_HOW TO COMPLETE THIS TASK_
Skip the pictures and return every entry exactly as written.

[Object transformation records]
[Start of section]
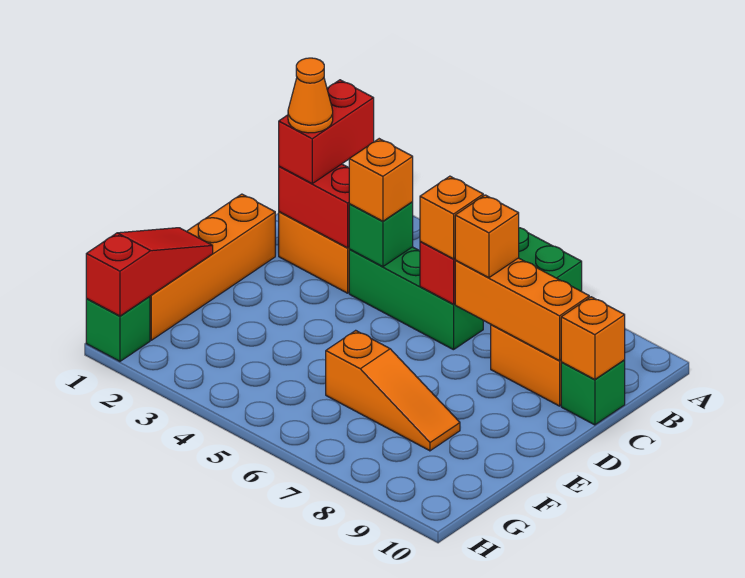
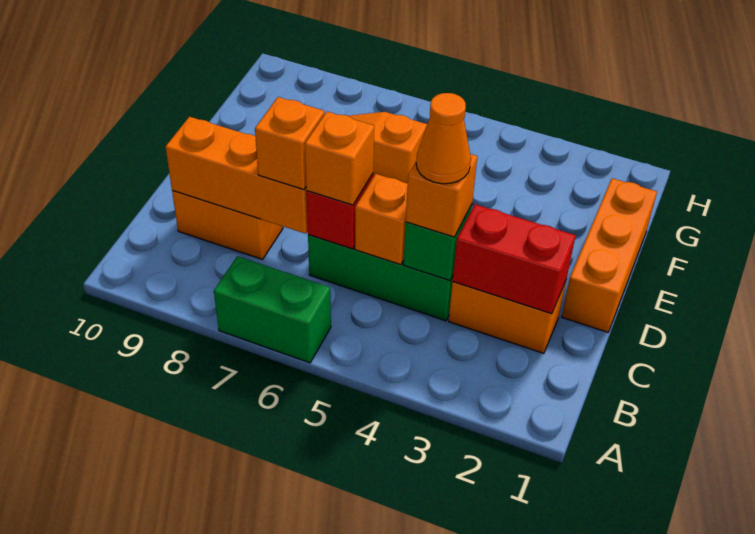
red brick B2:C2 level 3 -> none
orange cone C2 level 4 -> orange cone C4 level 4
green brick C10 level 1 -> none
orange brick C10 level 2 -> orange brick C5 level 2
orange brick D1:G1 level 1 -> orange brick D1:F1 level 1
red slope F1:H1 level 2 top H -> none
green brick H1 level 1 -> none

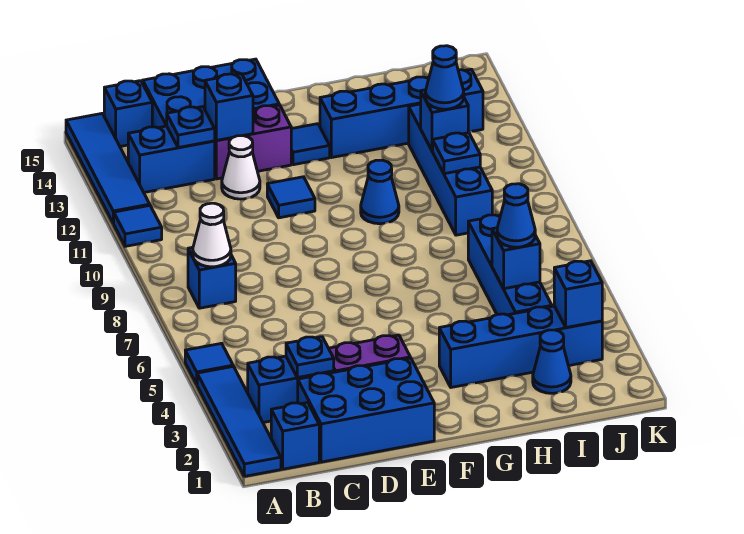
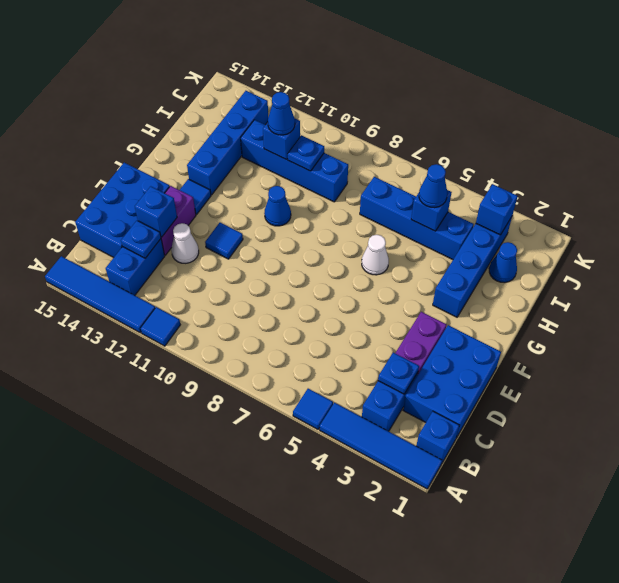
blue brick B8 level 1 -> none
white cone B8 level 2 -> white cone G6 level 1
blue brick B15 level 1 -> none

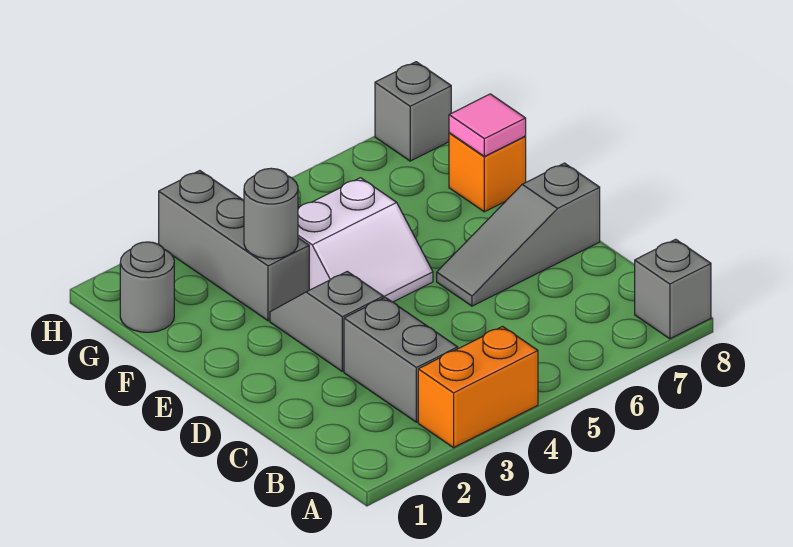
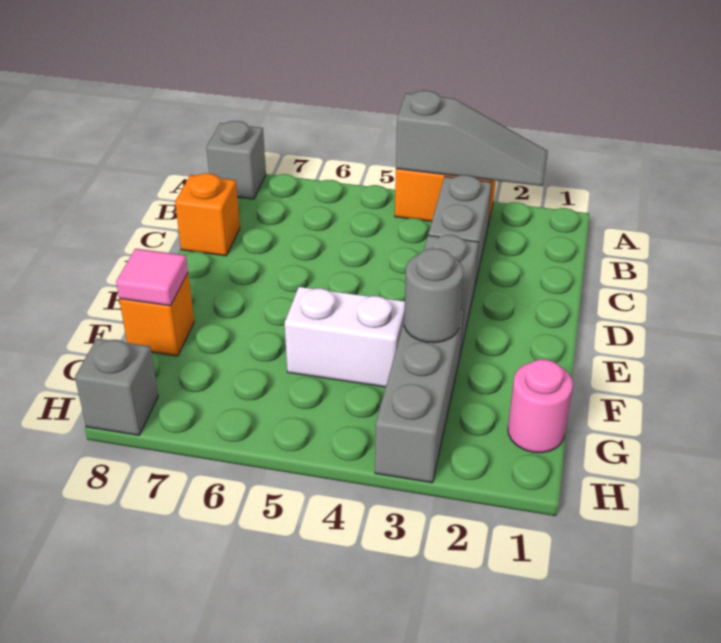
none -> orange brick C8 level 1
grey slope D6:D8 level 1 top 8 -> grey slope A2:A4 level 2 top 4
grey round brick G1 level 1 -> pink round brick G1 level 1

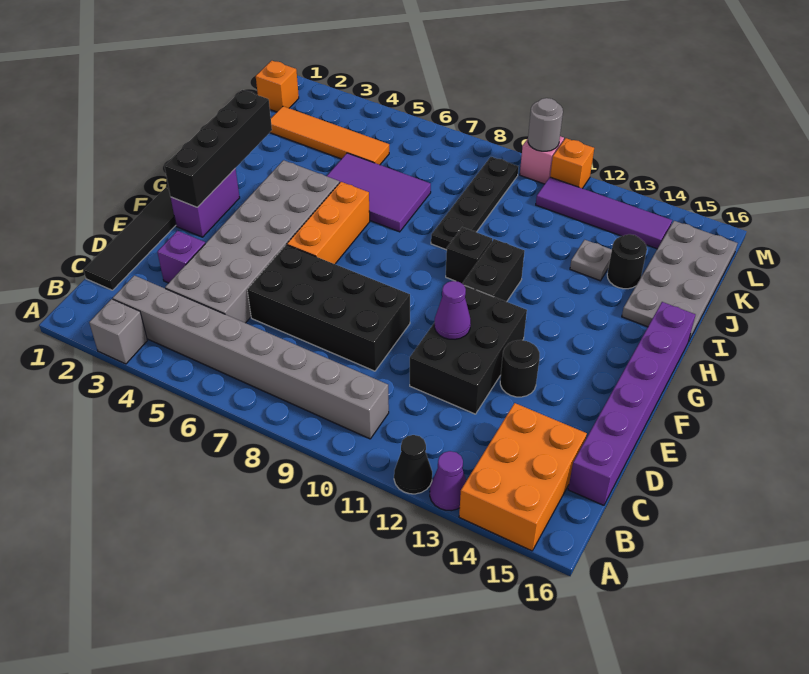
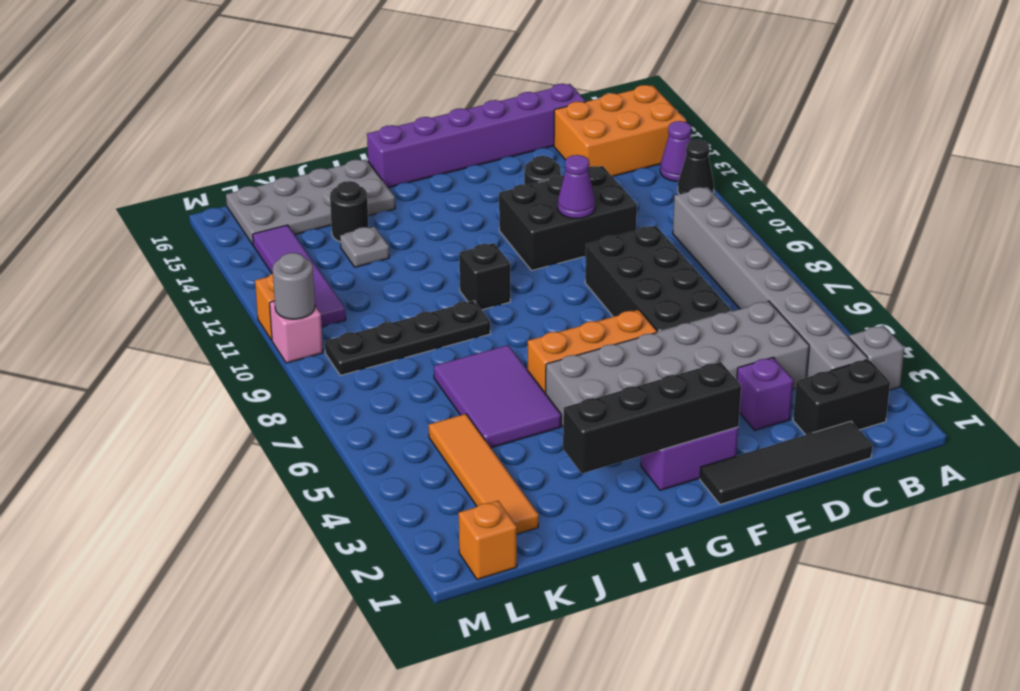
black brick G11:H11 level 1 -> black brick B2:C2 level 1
[End of section]
_ANSWER FOR THIS EXERCISE_
red brick B2:C2 level 3 -> none
orange cone C2 level 4 -> orange cone C4 level 4
green brick C10 level 1 -> none
orange brick C10 level 2 -> orange brick C5 level 2
orange brick D1:G1 level 1 -> orange brick D1:F1 level 1
red slope F1:H1 level 2 top H -> none
green brick H1 level 1 -> none

blue brick B8 level 1 -> none
white cone B8 level 2 -> white cone G6 level 1
blue brick B15 level 1 -> none

none -> orange brick C8 level 1
grey slope D6:D8 level 1 top 8 -> grey slope A2:A4 level 2 top 4
grey round brick G1 level 1 -> pink round brick G1 level 1

black brick G11:H11 level 1 -> black brick B2:C2 level 1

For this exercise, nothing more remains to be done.